▸ **Instructions for the task**:
Show every line of the data below that includes the word "minus".

▸ **Dataset entries**:
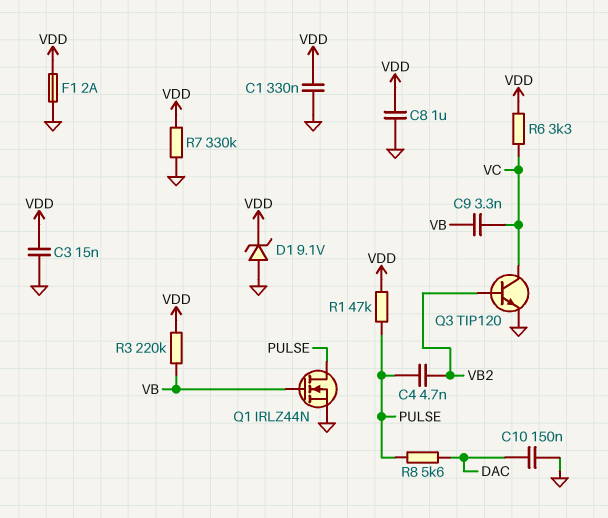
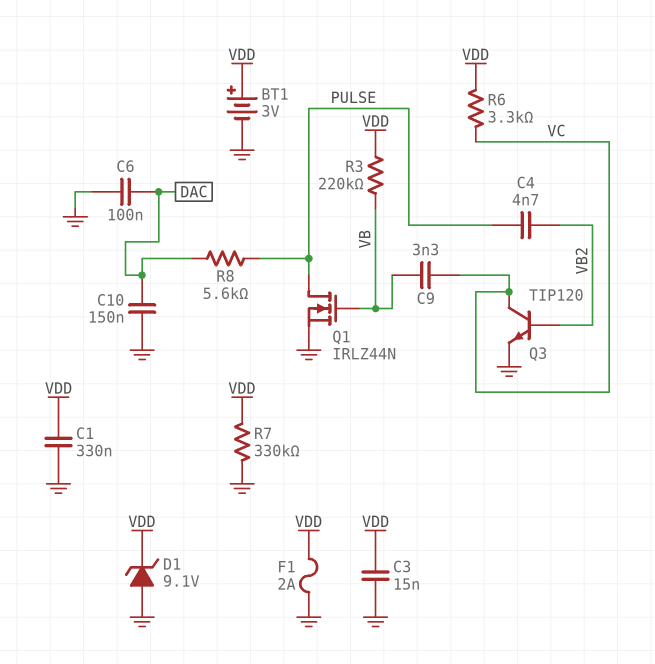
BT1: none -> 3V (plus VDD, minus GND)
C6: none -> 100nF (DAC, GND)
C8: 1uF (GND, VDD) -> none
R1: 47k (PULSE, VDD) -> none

* * *

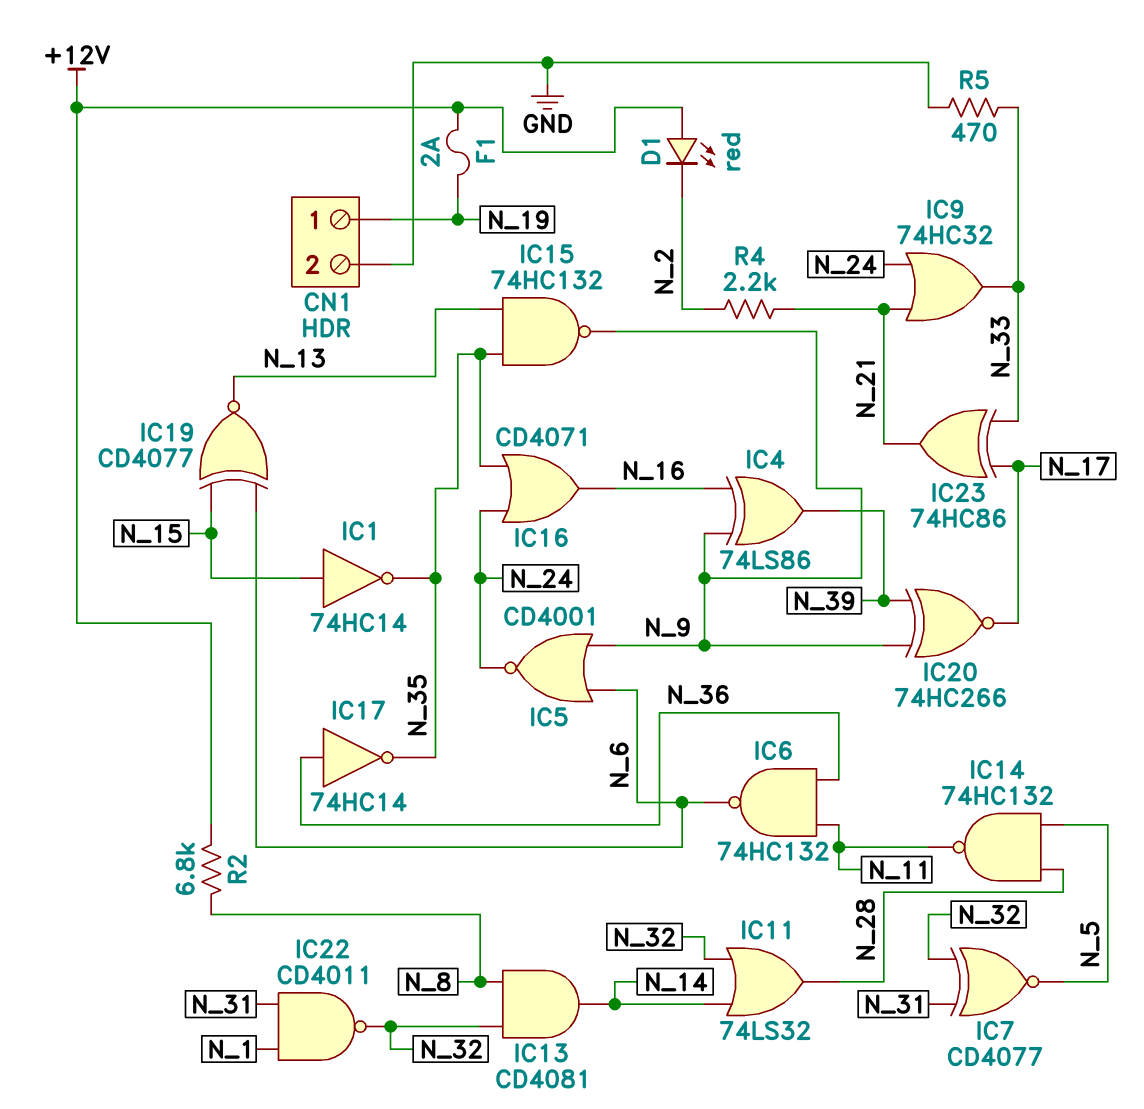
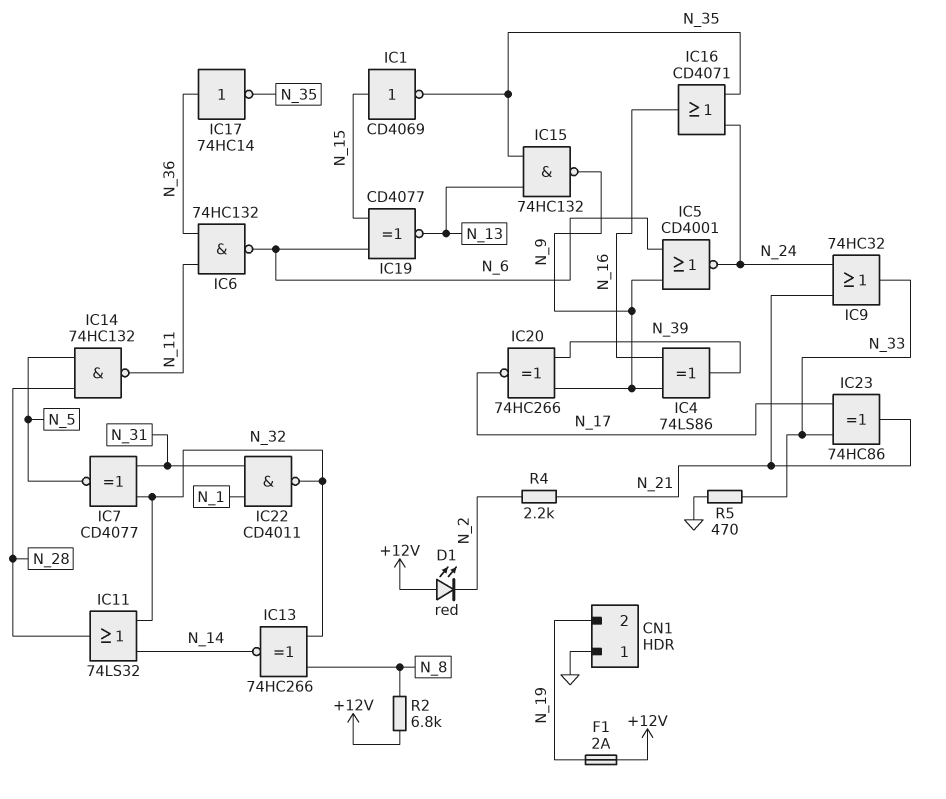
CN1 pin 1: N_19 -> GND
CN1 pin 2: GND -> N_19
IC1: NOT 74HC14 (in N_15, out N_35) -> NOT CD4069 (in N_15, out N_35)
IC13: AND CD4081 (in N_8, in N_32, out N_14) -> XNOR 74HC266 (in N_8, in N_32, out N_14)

...

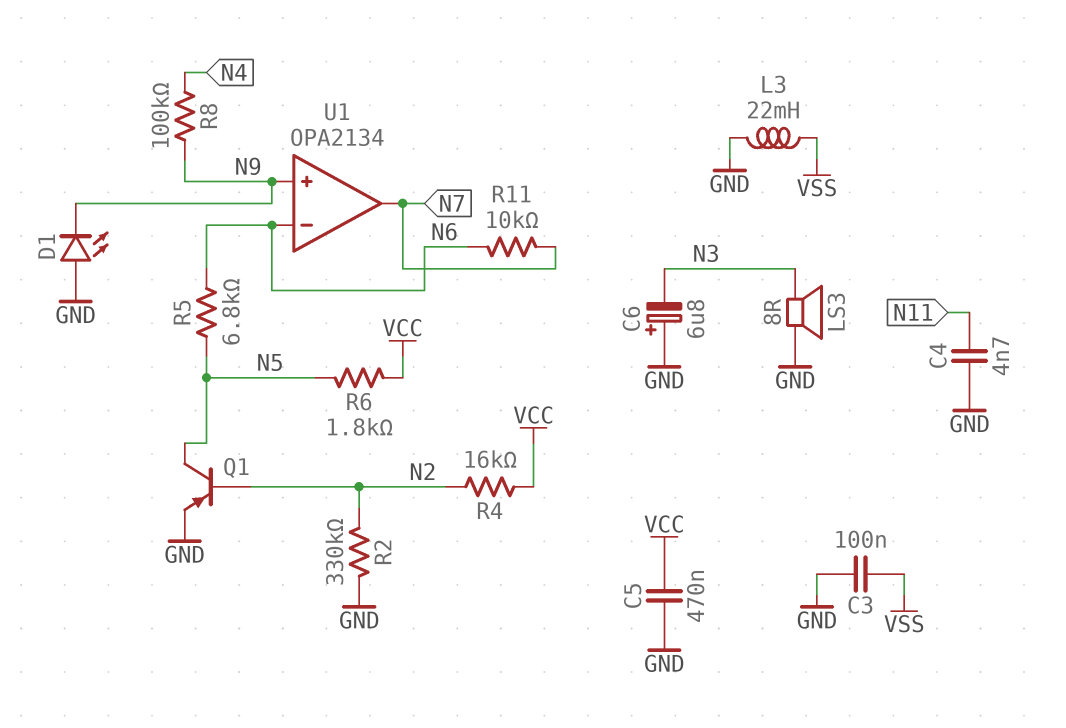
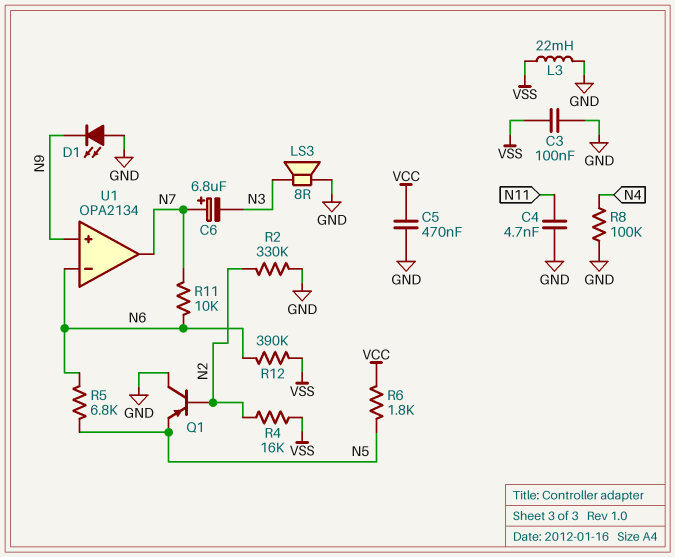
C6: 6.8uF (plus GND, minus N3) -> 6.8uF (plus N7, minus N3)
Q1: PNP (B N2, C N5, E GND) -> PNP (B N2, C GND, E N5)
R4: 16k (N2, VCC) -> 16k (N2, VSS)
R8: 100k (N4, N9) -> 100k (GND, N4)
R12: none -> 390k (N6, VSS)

▸ **Result below**:
BT1: none -> 3V (plus VDD, minus GND)
C6: 6.8uF (plus GND, minus N3) -> 6.8uF (plus N7, minus N3)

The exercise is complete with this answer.